- Your goal
From the first line to the last, output the data exactly as it stands, minus its pictures.

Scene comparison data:
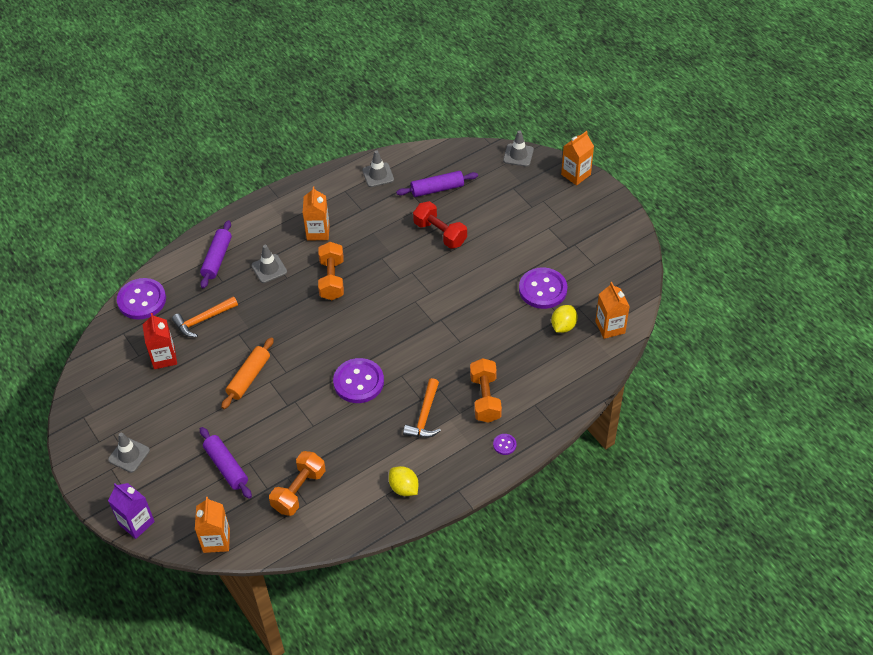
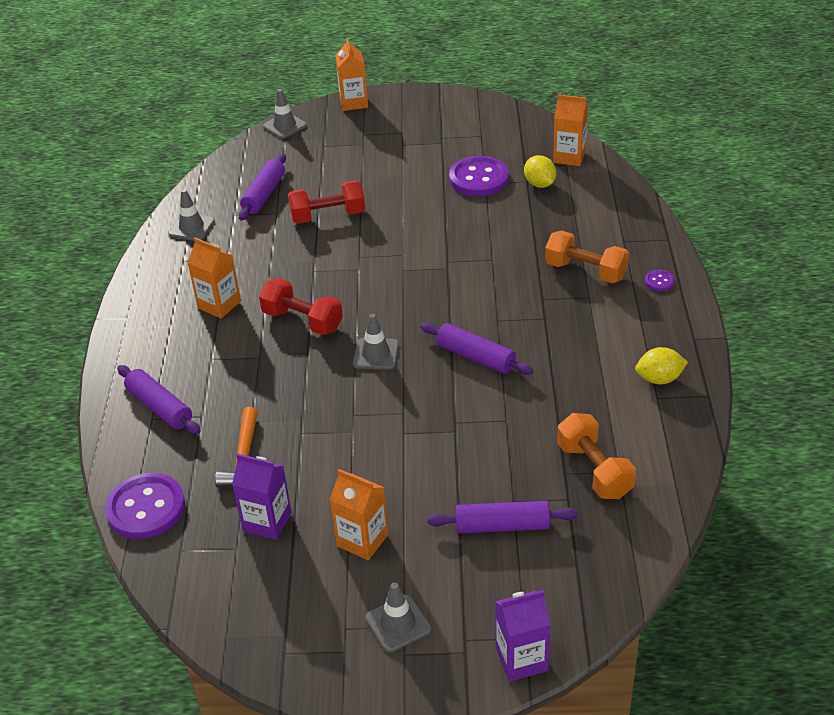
camera: 55 degrees left, 10 degrees down
red carton [143,313,177,369] -> purple carton [232,453,292,540]
orange carton [195,497,230,553] -> orange carton moved to [330,469,388,560]
orange rolling pin [221,337,274,409] -> none
grey traffic cone [251,245,287,283] -> grey traffic cone moved to [353,314,399,370]
orange dumbbell [318,242,344,300] -> red dumbbell [259,278,343,335]
purple button [333,358,384,403] -> purple rolling pin [420,323,534,375]
orange hammer [403,378,441,438] -> none

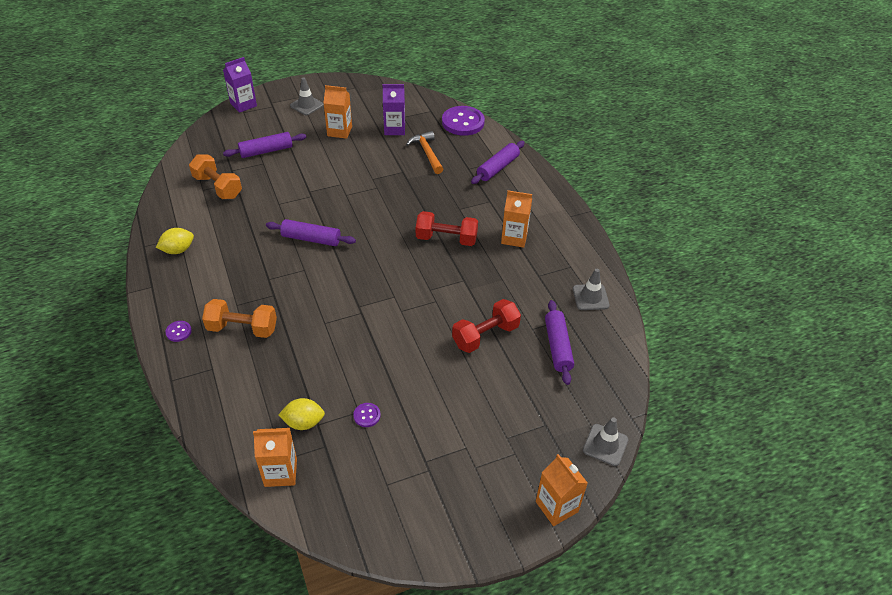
camera: 155 degrees right, 5 degrees up
purple rolling pin [117,365,200,434] -> purple rolling pin turned 75 degrees counterclockwise [471,141,525,184]
grey traffic cone [353,314,399,370] -> none
purple button [449,156,509,196] -> purple button [353,403,381,427], size x0.44
yellow lemon [524,155,556,188] -> yellow lemon turned 45 degrees counterclockwise [278,398,325,430]

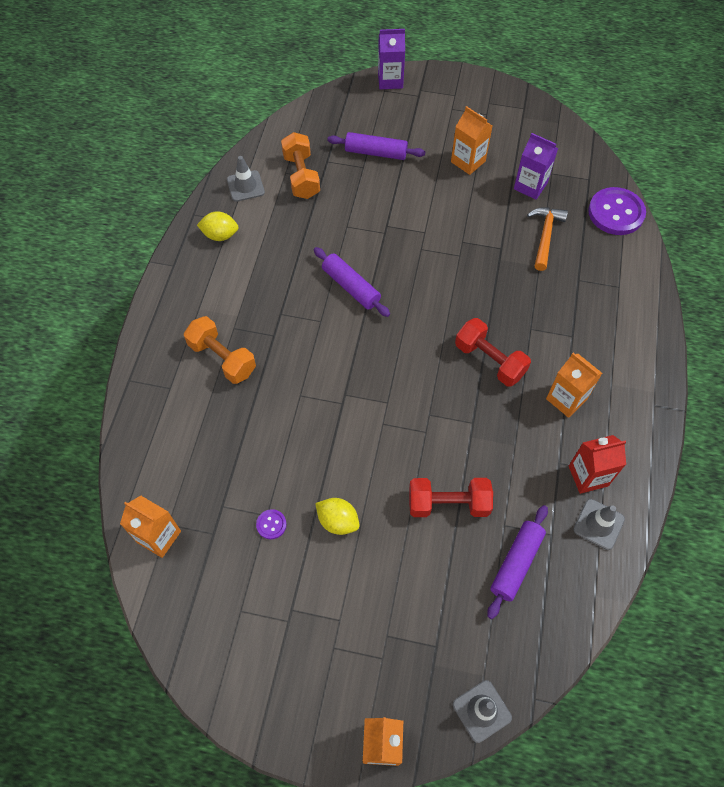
camera: 35 degrees right, 15 degrees up
purple button [165,321,192,342] -> none
yellow lemon [278,398,325,430] -> yellow lemon moved to [315,498,360,535]
grey traffic cone [290,77,324,115] -> grey traffic cone moved to [227,156,265,202]
purple rolling pin [471,141,525,184] -> none
none -> red carton [569,435,626,494]

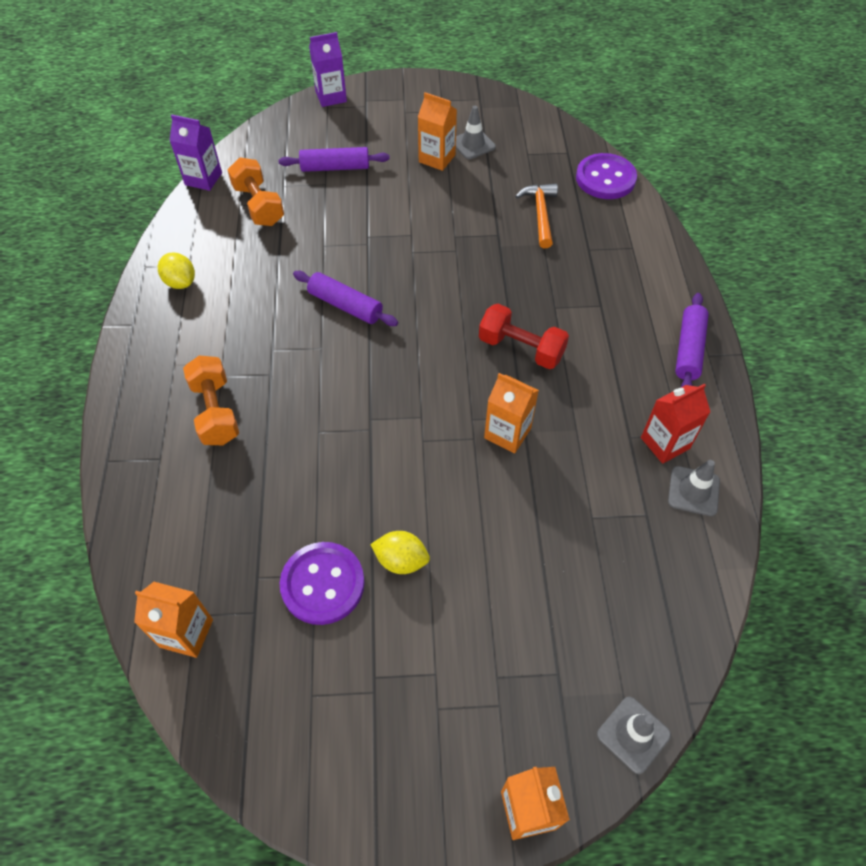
camera: 15 degrees left, 5 degrees down
orange dumbbell [184,316,256,384] -> orange dumbbell turned 45 degrees clockwise [183,355,239,445]
yellow lemon [197,211,239,241] -> yellow lemon turned 60 degrees clockwise [158,252,195,289]
grey traffic cone [227,156,265,202] -> grey traffic cone moved to [456,106,496,159]
purple button [256,509,287,539] -> purple button [280,542,365,625], size x2.26
red dumbbell [409,478,493,517] -> none
purple rolling pin [487,505,548,619] -> purple rolling pin moved to [675,293,709,387]
purple carton [514,133,558,199] -> purple carton moved to [169,114,222,191]
orange carton [546,353,602,418] -> orange carton moved to [484,373,539,453]

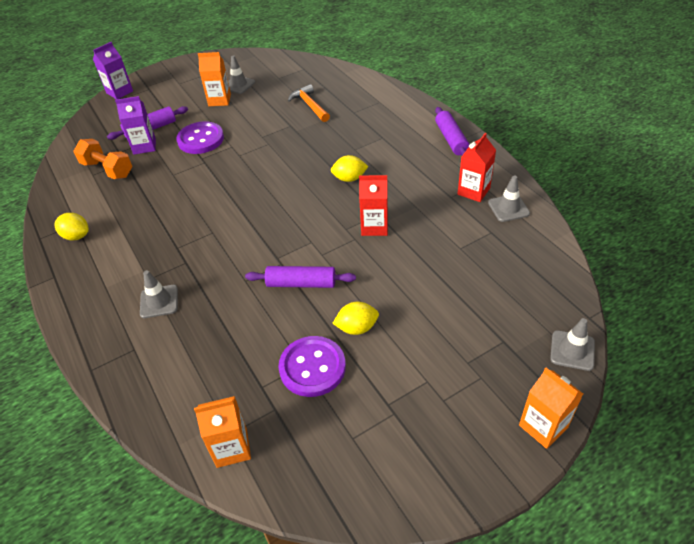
camera: 25 degrees left, 10 degrees down
purple carton [169,114,222,191] -> purple carton moved to [115,96,156,155]
orange dumbbell [183,355,239,445] -> grey traffic cone [140,270,178,318]
purple rolling pin [293,271,398,326] -> purple rolling pin moved to [245,266,356,288]
red dumbbell [479,304,569,369] -> yellow lemon [331,155,368,182]
orange carton [484,373,539,453] -> red carton [359,175,388,236]
purple button [576,153,637,199] -> purple button moved to [176,121,224,154]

- Exercise solution
camera: 55 degrees left, 10 degrees down
red carton [143,313,177,369] -> purple carton [232,453,292,540]
orange carton [195,497,230,553] -> orange carton moved to [330,469,388,560]
orange rolling pin [221,337,274,409] -> none
grey traffic cone [251,245,287,283] -> grey traffic cone moved to [353,314,399,370]
orange dumbbell [318,242,344,300] -> red dumbbell [259,278,343,335]
purple button [333,358,384,403] -> purple rolling pin [420,323,534,375]
orange hammer [403,378,441,438] -> none

camera: 155 degrees right, 5 degrees up
purple rolling pin [117,365,200,434] -> purple rolling pin turned 75 degrees counterclockwise [471,141,525,184]
grey traffic cone [353,314,399,370] -> none
purple button [449,156,509,196] -> purple button [353,403,381,427], size x0.44
yellow lemon [524,155,556,188] -> yellow lemon turned 45 degrees counterclockwise [278,398,325,430]

camera: 35 degrees right, 15 degrees up
purple button [165,321,192,342] -> none
yellow lemon [278,398,325,430] -> yellow lemon moved to [315,498,360,535]
grey traffic cone [290,77,324,115] -> grey traffic cone moved to [227,156,265,202]
purple rolling pin [471,141,525,184] -> none
none -> red carton [569,435,626,494]

camera: 15 degrees left, 5 degrees down
orange dumbbell [184,316,256,384] -> orange dumbbell turned 45 degrees clockwise [183,355,239,445]
yellow lemon [197,211,239,241] -> yellow lemon turned 60 degrees clockwise [158,252,195,289]
grey traffic cone [227,156,265,202] -> grey traffic cone moved to [456,106,496,159]
purple button [256,509,287,539] -> purple button [280,542,365,625], size x2.26
red dumbbell [409,478,493,517] -> none
purple rolling pin [487,505,548,619] -> purple rolling pin moved to [675,293,709,387]
purple carton [514,133,558,199] -> purple carton moved to [169,114,222,191]
orange carton [546,353,602,418] -> orange carton moved to [484,373,539,453]

camera: 25 degrees left, 10 degrees down
purple carton [169,114,222,191] -> purple carton moved to [115,96,156,155]
orange dumbbell [183,355,239,445] -> grey traffic cone [140,270,178,318]
purple rolling pin [293,271,398,326] -> purple rolling pin moved to [245,266,356,288]
red dumbbell [479,304,569,369] -> yellow lemon [331,155,368,182]
orange carton [484,373,539,453] -> red carton [359,175,388,236]
purple button [576,153,637,199] -> purple button moved to [176,121,224,154]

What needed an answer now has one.